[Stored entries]

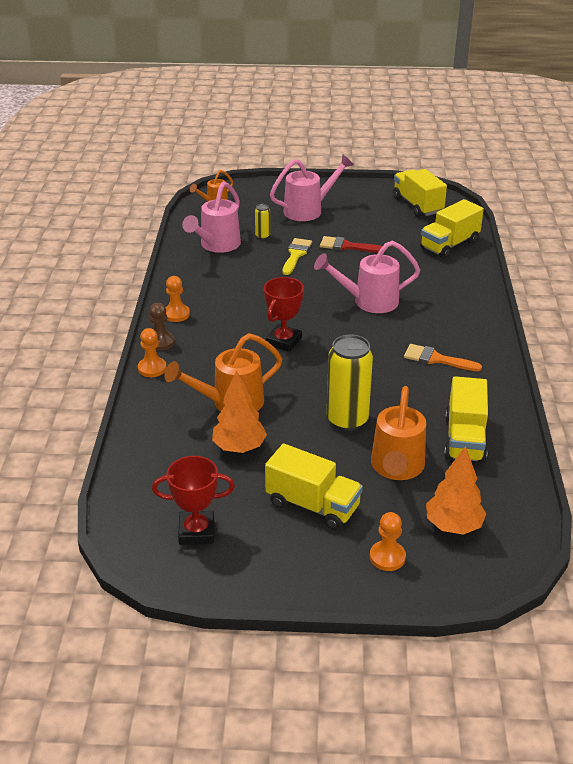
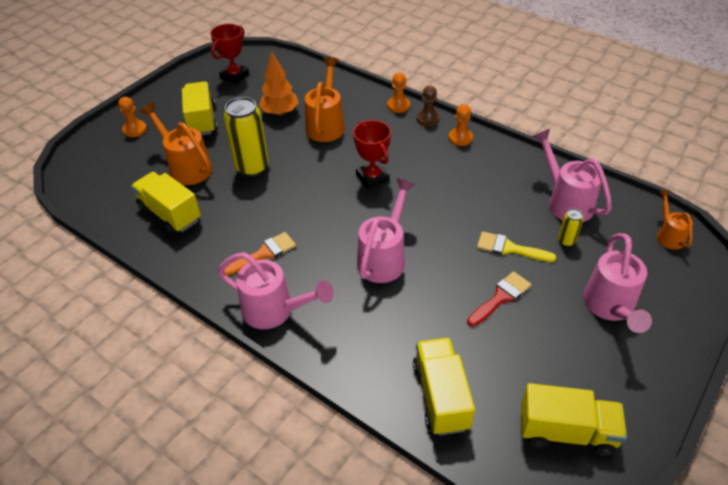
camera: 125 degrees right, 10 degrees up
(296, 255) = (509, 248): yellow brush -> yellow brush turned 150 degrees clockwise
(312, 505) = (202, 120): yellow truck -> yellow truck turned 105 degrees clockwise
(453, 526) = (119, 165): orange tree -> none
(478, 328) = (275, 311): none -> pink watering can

**Work to be completed**
Reproduce every line above that contains the string "yellow".

**Task output**
(296, 255) = (509, 248): yellow brush -> yellow brush turned 150 degrees clockwise
(312, 505) = (202, 120): yellow truck -> yellow truck turned 105 degrees clockwise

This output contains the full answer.